'''

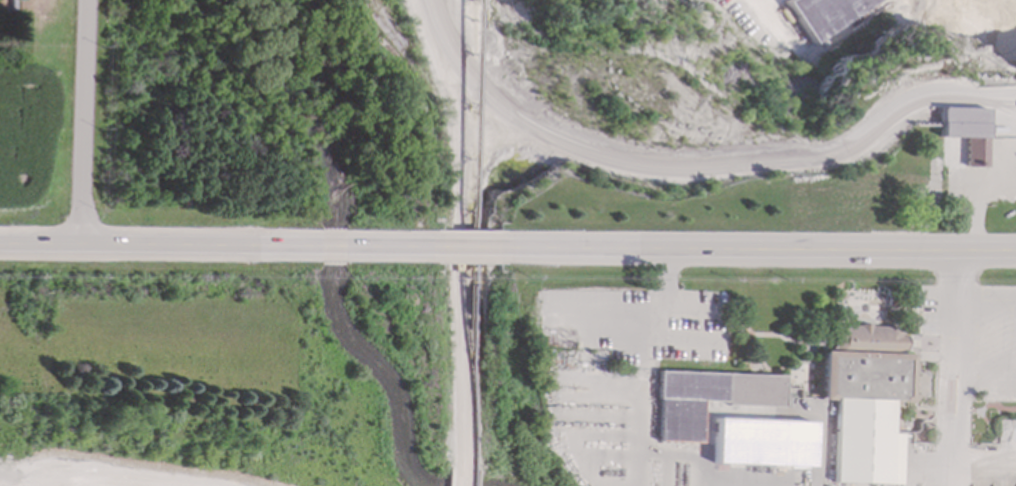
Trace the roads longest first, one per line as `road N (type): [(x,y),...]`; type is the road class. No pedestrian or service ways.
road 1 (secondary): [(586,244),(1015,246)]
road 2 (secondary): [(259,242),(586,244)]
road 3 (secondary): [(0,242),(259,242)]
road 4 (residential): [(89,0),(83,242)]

'''

Work instruction →
A word-for-word copy of every entry, with the pictures left out, is the required answer.

Answer space →
Trace the roads longest first, one per line as `road N (type): [(x,y),...]`; type is the road class. No pedestrian or service ways.
road 1 (secondary): [(586,244),(1015,246)]
road 2 (secondary): [(259,242),(586,244)]
road 3 (secondary): [(0,242),(259,242)]
road 4 (residential): [(89,0),(83,242)]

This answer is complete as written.